[Task goal]: Return only the tail of the data below, word for word: the line with "U2 pin in-: FB -> VX" and each line after it through the final one.

Records from a dataset:
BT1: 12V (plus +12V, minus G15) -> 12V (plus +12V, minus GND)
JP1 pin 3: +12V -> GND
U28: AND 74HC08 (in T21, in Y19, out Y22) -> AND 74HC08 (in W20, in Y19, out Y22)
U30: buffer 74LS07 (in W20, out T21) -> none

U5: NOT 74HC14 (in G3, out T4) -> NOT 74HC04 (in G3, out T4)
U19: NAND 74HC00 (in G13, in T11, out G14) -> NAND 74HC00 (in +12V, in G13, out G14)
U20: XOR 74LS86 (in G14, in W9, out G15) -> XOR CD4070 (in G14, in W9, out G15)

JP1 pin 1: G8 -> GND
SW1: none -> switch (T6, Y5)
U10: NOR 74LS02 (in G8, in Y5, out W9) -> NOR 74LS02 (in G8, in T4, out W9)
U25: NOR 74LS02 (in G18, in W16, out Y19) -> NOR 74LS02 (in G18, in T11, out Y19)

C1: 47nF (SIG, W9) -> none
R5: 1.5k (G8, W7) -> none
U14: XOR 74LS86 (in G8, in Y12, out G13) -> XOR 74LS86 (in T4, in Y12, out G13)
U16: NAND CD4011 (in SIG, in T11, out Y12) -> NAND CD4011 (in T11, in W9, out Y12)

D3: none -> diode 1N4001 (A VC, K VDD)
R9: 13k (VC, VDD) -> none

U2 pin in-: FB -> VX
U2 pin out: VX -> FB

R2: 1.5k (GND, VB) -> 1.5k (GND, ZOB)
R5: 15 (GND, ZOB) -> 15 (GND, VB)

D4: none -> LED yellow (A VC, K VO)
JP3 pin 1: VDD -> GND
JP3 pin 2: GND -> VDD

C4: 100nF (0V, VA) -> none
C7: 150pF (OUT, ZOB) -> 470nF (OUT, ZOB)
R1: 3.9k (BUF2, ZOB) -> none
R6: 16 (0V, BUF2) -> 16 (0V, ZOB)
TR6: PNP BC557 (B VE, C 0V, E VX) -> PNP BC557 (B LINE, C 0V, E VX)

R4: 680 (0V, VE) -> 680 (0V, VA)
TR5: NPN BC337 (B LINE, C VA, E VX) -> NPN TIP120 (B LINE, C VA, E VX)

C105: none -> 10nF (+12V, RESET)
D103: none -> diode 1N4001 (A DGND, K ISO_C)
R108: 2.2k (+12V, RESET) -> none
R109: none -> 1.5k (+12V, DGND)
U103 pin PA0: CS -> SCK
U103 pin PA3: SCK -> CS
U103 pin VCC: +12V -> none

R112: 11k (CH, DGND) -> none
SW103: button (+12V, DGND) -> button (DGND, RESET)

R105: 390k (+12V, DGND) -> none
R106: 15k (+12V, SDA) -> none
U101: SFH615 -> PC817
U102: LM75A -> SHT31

[Response area]:
U2 pin in-: FB -> VX
U2 pin out: VX -> FB

R2: 1.5k (GND, VB) -> 1.5k (GND, ZOB)
R5: 15 (GND, ZOB) -> 15 (GND, VB)

D4: none -> LED yellow (A VC, K VO)
JP3 pin 1: VDD -> GND
JP3 pin 2: GND -> VDD

C4: 100nF (0V, VA) -> none
C7: 150pF (OUT, ZOB) -> 470nF (OUT, ZOB)
R1: 3.9k (BUF2, ZOB) -> none
R6: 16 (0V, BUF2) -> 16 (0V, ZOB)
TR6: PNP BC557 (B VE, C 0V, E VX) -> PNP BC557 (B LINE, C 0V, E VX)

R4: 680 (0V, VE) -> 680 (0V, VA)
TR5: NPN BC337 (B LINE, C VA, E VX) -> NPN TIP120 (B LINE, C VA, E VX)

C105: none -> 10nF (+12V, RESET)
D103: none -> diode 1N4001 (A DGND, K ISO_C)
R108: 2.2k (+12V, RESET) -> none
R109: none -> 1.5k (+12V, DGND)
U103 pin PA0: CS -> SCK
U103 pin PA3: SCK -> CS
U103 pin VCC: +12V -> none

R112: 11k (CH, DGND) -> none
SW103: button (+12V, DGND) -> button (DGND, RESET)

R105: 390k (+12V, DGND) -> none
R106: 15k (+12V, SDA) -> none
U101: SFH615 -> PC817
U102: LM75A -> SHT31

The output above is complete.